What is being asked: Find the line containing "JP1 pin 1: VEXT -> GND" in the entries below. Restate it and each line after it, word for word, up to and including the line containing "D3: schottky BAT85".
Records for this task below:
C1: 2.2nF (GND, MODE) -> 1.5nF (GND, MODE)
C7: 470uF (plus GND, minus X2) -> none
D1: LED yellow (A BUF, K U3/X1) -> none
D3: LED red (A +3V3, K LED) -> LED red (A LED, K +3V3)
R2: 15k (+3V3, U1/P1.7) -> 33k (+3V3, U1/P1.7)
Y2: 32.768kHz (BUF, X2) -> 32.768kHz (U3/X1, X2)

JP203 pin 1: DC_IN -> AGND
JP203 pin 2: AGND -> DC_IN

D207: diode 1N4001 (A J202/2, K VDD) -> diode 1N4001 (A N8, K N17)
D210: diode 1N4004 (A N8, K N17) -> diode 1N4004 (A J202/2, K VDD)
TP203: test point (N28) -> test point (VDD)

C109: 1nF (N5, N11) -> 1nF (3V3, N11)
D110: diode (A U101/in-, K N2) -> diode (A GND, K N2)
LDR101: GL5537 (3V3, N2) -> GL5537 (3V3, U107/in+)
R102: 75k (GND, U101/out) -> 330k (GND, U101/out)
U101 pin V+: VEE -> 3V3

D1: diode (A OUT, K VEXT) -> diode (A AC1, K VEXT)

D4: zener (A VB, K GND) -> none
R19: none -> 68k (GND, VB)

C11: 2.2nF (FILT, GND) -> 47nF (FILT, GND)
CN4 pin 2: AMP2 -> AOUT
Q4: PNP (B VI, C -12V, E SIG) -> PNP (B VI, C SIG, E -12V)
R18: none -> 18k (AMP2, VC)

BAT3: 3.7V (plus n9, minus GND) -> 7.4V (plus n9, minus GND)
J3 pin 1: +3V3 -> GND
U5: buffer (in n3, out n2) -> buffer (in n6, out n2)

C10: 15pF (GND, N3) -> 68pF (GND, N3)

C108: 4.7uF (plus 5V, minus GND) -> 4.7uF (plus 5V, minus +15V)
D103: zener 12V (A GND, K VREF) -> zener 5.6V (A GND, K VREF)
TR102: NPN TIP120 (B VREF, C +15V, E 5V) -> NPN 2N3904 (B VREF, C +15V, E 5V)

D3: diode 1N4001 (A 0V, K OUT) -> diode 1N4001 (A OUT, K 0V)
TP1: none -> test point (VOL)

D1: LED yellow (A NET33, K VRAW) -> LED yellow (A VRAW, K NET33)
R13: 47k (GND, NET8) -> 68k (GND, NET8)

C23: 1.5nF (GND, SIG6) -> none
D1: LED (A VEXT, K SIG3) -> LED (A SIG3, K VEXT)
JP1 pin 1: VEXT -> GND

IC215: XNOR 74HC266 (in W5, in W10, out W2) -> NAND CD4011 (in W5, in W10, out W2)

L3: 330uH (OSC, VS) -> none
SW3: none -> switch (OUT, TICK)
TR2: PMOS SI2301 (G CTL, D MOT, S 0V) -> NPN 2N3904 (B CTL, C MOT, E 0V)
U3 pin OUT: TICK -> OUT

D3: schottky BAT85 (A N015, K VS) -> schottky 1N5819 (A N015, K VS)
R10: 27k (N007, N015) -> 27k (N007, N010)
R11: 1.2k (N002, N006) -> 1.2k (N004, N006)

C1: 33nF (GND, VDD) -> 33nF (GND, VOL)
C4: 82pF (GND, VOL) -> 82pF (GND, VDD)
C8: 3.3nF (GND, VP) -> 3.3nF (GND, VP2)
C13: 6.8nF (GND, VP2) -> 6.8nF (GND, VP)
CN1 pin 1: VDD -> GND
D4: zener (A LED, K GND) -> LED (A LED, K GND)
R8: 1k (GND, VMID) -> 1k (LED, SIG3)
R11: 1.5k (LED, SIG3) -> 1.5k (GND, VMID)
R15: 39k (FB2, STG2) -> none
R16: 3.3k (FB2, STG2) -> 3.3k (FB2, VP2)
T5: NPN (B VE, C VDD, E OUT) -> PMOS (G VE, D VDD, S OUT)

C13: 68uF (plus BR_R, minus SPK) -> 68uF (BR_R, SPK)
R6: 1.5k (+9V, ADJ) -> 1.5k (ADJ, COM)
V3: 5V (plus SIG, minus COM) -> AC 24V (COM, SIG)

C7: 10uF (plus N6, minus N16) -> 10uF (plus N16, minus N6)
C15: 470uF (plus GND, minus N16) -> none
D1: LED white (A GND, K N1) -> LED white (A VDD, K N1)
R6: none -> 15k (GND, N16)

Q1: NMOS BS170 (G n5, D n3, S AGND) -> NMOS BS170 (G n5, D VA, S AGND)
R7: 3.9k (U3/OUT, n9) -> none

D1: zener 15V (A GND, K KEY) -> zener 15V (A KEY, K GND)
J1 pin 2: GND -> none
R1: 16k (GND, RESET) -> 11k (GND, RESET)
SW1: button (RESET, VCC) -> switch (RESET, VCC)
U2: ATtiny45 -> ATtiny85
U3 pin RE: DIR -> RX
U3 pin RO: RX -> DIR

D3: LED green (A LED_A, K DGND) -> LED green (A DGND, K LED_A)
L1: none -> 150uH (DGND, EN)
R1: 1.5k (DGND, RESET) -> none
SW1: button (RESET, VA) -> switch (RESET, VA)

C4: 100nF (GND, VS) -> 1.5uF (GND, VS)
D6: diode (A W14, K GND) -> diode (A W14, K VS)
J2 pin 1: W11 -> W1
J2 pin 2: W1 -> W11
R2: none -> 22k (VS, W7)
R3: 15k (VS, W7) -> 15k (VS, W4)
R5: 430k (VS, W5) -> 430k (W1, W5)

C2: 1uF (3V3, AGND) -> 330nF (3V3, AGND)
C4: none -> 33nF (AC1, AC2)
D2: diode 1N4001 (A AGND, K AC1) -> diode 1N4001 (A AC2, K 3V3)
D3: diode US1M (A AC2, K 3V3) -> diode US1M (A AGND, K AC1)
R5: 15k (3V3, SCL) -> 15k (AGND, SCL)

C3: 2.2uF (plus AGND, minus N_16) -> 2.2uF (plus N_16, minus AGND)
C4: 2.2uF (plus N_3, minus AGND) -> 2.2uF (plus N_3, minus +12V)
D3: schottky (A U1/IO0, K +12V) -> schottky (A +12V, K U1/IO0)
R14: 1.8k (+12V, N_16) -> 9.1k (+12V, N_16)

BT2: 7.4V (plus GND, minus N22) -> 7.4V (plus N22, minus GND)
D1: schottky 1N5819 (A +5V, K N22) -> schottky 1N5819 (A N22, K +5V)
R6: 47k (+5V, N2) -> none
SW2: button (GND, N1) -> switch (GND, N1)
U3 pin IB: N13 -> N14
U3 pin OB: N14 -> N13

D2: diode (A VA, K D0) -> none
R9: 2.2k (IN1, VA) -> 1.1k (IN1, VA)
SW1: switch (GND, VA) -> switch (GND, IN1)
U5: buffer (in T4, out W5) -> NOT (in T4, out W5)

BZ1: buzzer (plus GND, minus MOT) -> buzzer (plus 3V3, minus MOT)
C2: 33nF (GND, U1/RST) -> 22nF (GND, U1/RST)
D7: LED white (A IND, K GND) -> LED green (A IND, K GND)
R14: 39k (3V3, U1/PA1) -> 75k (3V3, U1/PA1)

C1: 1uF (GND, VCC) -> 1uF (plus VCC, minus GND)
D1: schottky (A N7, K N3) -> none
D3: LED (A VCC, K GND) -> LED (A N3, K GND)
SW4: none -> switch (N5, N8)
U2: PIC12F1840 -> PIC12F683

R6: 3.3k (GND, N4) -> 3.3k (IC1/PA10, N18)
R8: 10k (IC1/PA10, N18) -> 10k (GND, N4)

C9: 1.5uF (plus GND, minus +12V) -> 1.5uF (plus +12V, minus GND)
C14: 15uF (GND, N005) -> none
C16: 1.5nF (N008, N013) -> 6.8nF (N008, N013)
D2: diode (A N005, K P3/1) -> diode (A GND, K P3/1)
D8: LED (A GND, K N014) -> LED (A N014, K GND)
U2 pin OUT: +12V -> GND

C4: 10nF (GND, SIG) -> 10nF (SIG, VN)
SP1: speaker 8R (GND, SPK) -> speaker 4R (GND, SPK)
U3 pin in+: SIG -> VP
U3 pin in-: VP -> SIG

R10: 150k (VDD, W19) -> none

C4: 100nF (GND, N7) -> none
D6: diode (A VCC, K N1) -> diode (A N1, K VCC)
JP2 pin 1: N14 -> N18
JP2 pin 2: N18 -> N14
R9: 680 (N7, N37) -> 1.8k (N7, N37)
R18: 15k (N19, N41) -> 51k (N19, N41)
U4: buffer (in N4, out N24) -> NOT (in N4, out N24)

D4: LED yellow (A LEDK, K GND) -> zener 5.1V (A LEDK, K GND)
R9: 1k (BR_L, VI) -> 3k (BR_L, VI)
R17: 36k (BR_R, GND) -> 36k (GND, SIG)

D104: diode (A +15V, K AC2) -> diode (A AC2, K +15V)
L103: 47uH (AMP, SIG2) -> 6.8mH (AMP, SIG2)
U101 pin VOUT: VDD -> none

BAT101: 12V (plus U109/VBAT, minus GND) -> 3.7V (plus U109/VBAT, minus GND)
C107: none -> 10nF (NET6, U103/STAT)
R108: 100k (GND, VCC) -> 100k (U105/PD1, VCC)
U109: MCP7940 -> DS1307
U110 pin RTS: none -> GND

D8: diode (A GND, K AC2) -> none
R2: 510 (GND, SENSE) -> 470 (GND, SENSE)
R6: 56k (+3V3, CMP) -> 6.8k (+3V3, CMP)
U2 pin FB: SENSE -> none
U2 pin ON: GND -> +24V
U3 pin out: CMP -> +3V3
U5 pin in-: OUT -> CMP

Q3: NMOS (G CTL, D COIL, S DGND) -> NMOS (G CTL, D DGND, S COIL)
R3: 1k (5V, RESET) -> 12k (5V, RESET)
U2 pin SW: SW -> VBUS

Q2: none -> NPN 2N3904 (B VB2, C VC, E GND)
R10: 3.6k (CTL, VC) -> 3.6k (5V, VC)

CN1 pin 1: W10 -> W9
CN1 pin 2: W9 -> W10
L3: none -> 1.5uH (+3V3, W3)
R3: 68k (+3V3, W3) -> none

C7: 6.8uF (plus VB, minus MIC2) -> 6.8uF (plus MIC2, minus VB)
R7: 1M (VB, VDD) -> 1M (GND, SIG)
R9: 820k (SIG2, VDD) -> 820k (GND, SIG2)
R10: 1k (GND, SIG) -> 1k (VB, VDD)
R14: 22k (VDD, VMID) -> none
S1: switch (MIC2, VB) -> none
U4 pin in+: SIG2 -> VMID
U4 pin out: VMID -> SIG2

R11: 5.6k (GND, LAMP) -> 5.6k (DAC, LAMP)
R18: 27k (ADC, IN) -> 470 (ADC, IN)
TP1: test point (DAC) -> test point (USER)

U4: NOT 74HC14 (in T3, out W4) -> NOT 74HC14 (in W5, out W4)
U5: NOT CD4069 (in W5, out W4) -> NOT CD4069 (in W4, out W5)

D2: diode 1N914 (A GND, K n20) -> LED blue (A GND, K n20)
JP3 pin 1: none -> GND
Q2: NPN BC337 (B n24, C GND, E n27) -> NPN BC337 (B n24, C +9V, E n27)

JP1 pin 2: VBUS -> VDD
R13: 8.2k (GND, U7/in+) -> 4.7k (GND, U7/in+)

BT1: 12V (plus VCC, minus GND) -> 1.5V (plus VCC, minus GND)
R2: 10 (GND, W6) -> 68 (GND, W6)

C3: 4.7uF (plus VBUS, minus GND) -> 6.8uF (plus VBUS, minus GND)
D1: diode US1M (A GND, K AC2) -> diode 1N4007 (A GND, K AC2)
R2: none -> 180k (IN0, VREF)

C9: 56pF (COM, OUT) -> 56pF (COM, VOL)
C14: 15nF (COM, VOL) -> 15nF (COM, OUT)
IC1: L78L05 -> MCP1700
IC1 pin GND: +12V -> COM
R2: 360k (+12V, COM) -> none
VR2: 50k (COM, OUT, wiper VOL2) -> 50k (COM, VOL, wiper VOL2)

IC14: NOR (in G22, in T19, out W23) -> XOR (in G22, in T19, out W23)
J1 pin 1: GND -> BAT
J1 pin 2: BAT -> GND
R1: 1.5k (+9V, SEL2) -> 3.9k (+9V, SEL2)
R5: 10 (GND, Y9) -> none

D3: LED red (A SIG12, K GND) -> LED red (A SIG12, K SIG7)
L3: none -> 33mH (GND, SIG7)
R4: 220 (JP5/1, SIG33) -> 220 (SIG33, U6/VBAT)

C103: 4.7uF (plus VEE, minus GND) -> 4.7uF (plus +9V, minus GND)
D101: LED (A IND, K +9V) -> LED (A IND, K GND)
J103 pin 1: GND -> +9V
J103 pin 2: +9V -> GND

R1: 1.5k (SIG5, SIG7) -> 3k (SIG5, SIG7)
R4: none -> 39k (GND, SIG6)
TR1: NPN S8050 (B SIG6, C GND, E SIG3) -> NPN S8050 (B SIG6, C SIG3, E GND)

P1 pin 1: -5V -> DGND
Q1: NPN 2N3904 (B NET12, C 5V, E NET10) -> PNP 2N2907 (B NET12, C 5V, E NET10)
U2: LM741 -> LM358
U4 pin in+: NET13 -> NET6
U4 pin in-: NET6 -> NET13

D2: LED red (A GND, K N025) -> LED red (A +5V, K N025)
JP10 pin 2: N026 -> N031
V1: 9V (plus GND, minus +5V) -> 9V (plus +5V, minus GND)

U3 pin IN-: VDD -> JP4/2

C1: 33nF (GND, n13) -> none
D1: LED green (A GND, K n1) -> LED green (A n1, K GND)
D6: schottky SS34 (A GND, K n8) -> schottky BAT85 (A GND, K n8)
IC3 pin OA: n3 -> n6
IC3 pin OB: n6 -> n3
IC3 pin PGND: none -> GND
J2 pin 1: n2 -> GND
End of Records for this task.
Output of the exercise:
JP1 pin 1: VEXT -> GND

IC215: XNOR 74HC266 (in W5, in W10, out W2) -> NAND CD4011 (in W5, in W10, out W2)

L3: 330uH (OSC, VS) -> none
SW3: none -> switch (OUT, TICK)
TR2: PMOS SI2301 (G CTL, D MOT, S 0V) -> NPN 2N3904 (B CTL, C MOT, E 0V)
U3 pin OUT: TICK -> OUT

D3: schottky BAT85 (A N015, K VS) -> schottky 1N5819 (A N015, K VS)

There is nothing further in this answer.